(Beginning of Records to use)
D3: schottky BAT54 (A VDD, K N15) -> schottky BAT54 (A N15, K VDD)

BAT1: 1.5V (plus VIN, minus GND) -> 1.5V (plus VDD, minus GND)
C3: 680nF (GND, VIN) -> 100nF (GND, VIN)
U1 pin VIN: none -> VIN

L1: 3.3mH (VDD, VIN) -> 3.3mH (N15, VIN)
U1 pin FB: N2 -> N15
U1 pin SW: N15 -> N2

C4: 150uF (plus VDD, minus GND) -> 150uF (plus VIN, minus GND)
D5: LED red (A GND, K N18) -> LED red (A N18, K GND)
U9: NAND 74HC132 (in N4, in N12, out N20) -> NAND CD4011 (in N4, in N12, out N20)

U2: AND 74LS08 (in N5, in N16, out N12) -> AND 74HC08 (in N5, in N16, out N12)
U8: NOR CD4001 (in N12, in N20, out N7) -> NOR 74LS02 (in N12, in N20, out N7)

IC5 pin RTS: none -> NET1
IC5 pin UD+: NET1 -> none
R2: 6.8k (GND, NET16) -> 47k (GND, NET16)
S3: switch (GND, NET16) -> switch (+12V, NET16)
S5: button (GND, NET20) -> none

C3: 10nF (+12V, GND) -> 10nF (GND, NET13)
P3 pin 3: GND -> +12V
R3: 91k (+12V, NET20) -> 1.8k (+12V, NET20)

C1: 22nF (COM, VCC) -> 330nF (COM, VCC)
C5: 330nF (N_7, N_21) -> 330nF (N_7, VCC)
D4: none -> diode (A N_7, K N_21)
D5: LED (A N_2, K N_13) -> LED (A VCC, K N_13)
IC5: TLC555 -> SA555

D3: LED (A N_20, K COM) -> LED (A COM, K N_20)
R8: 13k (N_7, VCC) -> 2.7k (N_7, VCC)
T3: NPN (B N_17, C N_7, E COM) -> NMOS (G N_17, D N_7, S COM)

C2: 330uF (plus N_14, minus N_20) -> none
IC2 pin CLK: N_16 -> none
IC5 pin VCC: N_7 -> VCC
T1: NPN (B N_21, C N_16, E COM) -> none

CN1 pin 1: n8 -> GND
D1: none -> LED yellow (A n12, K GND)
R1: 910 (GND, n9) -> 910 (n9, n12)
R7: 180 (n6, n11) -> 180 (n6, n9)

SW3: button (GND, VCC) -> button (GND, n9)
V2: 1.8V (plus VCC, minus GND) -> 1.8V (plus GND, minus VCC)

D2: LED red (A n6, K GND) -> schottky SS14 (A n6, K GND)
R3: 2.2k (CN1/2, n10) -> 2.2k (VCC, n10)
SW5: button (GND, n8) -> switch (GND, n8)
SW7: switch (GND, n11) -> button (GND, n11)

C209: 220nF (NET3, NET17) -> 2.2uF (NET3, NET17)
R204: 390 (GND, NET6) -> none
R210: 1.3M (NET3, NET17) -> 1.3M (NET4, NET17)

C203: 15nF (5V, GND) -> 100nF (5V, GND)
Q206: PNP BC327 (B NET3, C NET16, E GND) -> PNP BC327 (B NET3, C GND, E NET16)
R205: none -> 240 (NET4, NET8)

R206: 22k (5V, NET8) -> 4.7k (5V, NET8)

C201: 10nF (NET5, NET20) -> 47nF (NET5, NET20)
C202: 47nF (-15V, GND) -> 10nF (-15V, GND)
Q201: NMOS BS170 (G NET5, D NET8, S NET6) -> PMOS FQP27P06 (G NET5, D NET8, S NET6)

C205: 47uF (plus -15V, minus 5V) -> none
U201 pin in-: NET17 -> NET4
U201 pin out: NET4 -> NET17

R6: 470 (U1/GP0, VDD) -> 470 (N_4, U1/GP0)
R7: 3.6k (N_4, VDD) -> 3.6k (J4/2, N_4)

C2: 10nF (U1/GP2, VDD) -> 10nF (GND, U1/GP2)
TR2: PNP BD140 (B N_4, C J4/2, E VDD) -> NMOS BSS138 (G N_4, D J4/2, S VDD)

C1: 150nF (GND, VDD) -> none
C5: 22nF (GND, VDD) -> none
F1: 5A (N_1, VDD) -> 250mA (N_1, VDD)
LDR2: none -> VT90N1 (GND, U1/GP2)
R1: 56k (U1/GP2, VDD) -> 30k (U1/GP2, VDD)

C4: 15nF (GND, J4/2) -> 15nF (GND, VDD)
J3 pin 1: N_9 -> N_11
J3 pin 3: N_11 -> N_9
(End of Records to use)
| How to complete this task |
Set down exactly the lines above that run from the start of the listing to the line with "IC5 pin UD+: NET1 -> none". Leave out every later line.

| Answer section |
D3: schottky BAT54 (A VDD, K N15) -> schottky BAT54 (A N15, K VDD)

BAT1: 1.5V (plus VIN, minus GND) -> 1.5V (plus VDD, minus GND)
C3: 680nF (GND, VIN) -> 100nF (GND, VIN)
U1 pin VIN: none -> VIN

L1: 3.3mH (VDD, VIN) -> 3.3mH (N15, VIN)
U1 pin FB: N2 -> N15
U1 pin SW: N15 -> N2

C4: 150uF (plus VDD, minus GND) -> 150uF (plus VIN, minus GND)
D5: LED red (A GND, K N18) -> LED red (A N18, K GND)
U9: NAND 74HC132 (in N4, in N12, out N20) -> NAND CD4011 (in N4, in N12, out N20)

U2: AND 74LS08 (in N5, in N16, out N12) -> AND 74HC08 (in N5, in N16, out N12)
U8: NOR CD4001 (in N12, in N20, out N7) -> NOR 74LS02 (in N12, in N20, out N7)

IC5 pin RTS: none -> NET1
IC5 pin UD+: NET1 -> none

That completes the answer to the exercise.